• _What to work on_
From the data, return each line holding the word "lamp".

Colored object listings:
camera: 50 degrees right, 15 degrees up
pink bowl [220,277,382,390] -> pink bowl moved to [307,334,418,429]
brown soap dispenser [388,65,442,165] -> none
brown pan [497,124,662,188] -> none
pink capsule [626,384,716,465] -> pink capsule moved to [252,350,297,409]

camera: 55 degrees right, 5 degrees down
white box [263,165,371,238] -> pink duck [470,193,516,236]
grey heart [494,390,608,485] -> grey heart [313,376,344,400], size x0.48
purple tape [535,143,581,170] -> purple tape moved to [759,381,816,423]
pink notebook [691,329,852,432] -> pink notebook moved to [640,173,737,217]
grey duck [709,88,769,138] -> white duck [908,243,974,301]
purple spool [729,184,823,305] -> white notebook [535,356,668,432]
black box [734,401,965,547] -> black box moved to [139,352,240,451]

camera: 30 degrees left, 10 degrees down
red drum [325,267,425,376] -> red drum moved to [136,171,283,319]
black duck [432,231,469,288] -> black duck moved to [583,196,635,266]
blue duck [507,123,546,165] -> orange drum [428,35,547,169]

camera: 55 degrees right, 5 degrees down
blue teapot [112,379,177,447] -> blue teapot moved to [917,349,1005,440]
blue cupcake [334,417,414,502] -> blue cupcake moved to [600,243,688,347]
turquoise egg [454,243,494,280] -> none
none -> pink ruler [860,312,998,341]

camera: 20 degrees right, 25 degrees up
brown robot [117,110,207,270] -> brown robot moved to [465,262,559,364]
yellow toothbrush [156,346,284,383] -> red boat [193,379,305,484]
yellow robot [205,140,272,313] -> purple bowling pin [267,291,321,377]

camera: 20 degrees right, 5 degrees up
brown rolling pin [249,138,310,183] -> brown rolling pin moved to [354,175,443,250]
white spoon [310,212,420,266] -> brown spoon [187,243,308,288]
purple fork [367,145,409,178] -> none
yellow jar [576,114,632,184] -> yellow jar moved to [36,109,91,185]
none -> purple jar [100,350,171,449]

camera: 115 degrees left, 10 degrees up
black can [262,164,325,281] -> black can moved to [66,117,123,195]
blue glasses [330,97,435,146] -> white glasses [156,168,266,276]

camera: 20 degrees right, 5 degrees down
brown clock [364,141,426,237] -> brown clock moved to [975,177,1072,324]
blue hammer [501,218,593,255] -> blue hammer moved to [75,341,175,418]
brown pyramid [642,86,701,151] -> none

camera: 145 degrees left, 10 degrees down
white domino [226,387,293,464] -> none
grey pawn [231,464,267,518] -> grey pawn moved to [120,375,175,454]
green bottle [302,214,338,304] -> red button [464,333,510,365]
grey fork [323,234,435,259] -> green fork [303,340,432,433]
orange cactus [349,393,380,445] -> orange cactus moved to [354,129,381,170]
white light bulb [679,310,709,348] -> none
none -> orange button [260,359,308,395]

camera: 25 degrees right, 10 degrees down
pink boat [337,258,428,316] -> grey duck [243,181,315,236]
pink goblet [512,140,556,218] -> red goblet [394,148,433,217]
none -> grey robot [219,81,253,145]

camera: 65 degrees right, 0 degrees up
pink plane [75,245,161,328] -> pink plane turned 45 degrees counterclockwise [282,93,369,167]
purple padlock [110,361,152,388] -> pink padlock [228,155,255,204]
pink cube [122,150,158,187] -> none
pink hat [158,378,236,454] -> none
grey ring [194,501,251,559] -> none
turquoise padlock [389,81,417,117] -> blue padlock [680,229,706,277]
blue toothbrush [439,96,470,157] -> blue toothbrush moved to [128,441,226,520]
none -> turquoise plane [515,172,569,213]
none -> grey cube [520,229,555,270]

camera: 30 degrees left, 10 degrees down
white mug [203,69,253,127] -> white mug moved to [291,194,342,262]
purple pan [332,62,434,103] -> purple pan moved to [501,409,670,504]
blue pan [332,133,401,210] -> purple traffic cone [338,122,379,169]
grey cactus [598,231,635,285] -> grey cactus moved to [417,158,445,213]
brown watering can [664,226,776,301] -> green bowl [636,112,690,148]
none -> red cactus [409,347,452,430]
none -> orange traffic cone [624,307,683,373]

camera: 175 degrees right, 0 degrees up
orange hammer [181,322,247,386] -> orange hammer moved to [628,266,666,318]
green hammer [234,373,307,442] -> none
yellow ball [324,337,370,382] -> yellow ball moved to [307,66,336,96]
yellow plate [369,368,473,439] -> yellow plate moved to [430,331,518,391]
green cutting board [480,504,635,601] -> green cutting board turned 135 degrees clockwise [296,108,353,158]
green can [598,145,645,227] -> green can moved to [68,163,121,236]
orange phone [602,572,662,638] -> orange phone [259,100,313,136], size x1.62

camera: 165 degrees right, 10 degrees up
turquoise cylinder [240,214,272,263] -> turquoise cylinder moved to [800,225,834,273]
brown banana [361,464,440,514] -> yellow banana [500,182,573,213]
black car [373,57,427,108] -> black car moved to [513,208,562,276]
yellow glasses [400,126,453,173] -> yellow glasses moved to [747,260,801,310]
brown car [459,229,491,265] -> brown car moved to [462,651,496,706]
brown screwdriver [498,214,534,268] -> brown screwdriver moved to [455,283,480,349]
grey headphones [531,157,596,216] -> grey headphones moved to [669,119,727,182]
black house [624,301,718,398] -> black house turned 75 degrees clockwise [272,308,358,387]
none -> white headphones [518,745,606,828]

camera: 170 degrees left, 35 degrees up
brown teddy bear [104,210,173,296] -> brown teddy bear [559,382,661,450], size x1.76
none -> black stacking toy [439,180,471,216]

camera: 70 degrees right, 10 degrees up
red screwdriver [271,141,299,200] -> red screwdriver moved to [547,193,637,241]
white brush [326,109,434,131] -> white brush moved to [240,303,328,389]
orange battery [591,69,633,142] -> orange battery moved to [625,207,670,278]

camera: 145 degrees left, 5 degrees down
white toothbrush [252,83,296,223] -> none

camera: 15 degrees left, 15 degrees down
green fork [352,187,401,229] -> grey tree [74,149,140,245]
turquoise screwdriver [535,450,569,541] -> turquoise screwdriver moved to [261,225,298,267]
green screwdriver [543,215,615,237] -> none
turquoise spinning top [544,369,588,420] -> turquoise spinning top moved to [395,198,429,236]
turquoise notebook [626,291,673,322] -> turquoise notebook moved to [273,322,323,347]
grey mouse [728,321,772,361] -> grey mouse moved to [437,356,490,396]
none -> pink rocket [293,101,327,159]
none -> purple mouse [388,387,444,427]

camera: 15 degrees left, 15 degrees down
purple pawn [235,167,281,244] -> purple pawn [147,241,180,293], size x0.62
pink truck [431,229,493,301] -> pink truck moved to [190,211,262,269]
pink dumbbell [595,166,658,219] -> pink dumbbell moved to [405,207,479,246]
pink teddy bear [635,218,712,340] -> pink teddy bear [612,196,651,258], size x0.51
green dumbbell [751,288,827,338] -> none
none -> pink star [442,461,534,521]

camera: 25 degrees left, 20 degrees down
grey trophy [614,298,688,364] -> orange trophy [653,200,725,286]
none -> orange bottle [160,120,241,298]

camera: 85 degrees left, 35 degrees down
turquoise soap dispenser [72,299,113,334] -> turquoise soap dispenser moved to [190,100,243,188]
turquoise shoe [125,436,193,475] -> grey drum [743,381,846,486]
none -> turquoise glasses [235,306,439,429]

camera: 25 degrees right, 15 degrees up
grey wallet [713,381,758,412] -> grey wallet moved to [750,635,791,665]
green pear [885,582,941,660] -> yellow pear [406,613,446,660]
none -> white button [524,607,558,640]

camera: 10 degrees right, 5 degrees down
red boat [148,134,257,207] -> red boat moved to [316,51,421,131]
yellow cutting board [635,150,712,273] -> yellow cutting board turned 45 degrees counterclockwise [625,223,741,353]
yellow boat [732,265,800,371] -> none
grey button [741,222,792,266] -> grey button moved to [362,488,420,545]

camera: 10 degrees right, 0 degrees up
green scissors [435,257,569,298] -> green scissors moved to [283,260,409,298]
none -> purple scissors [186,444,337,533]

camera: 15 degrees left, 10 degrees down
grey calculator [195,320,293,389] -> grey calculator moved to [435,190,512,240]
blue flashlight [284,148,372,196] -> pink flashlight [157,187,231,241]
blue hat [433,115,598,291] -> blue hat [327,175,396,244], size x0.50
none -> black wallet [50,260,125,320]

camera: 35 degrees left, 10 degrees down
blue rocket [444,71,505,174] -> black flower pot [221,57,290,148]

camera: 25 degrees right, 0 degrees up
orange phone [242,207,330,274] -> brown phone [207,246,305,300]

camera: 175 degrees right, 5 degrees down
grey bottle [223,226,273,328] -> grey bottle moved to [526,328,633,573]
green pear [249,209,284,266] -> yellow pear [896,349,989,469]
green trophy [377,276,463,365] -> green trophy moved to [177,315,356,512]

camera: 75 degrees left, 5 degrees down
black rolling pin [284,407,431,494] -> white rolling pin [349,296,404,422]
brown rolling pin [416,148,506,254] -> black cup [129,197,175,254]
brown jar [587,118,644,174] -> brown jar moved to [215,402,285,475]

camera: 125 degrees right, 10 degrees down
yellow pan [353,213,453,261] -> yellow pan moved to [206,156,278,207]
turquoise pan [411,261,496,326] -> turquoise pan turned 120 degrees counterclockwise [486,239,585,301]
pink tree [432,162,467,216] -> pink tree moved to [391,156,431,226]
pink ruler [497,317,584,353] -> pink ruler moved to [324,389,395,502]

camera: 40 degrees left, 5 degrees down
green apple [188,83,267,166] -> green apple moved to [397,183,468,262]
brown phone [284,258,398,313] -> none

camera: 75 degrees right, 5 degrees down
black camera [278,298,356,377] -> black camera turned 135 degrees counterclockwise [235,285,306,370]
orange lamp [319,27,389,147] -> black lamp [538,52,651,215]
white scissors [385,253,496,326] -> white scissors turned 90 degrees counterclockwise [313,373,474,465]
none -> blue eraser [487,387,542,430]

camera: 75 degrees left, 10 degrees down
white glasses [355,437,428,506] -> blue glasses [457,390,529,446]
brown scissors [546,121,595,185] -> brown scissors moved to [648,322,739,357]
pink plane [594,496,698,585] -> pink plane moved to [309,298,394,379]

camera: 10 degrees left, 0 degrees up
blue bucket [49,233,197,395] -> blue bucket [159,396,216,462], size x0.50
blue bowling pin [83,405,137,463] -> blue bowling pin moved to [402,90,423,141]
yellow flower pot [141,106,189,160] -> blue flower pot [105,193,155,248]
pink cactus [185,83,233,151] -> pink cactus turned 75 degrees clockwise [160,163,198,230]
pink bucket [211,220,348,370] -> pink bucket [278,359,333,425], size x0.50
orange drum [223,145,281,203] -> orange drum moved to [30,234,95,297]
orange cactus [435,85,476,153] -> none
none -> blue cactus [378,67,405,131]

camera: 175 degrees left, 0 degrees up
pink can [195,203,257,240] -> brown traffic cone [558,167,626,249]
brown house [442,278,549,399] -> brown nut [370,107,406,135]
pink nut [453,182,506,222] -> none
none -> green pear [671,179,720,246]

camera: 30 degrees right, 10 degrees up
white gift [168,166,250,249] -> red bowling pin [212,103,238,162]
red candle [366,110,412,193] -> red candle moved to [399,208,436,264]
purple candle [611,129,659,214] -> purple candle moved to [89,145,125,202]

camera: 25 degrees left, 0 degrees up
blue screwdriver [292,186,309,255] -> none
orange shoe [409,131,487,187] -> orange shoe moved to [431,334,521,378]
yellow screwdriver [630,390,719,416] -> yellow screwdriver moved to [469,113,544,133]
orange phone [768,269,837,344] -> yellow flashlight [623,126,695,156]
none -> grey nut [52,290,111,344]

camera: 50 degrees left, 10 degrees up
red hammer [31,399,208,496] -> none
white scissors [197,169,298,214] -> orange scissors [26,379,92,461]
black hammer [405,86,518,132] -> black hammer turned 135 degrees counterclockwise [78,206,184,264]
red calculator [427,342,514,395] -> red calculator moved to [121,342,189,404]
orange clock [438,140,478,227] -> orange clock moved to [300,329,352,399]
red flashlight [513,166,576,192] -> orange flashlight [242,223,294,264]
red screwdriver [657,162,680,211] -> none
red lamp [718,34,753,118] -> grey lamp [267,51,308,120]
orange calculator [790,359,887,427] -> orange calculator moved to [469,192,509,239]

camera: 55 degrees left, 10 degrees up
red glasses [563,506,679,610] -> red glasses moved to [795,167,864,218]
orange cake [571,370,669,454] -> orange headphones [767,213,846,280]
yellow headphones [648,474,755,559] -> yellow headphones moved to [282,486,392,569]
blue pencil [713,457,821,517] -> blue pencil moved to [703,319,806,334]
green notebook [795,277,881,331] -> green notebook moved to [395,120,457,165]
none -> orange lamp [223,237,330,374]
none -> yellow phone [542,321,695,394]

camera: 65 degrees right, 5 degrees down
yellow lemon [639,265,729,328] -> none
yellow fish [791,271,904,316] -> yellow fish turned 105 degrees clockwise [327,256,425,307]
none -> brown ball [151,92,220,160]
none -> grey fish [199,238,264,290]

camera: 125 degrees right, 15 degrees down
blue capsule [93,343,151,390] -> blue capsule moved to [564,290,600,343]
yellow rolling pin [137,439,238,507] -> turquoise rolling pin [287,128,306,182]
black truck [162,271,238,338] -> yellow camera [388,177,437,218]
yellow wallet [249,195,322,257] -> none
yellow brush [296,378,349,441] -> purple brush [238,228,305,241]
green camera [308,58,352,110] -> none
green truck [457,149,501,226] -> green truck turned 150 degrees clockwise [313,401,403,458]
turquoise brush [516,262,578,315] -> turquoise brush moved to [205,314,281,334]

• _Solution for this task_
orange lamp [319,27,389,147] -> black lamp [538,52,651,215]
red lamp [718,34,753,118] -> grey lamp [267,51,308,120]
none -> orange lamp [223,237,330,374]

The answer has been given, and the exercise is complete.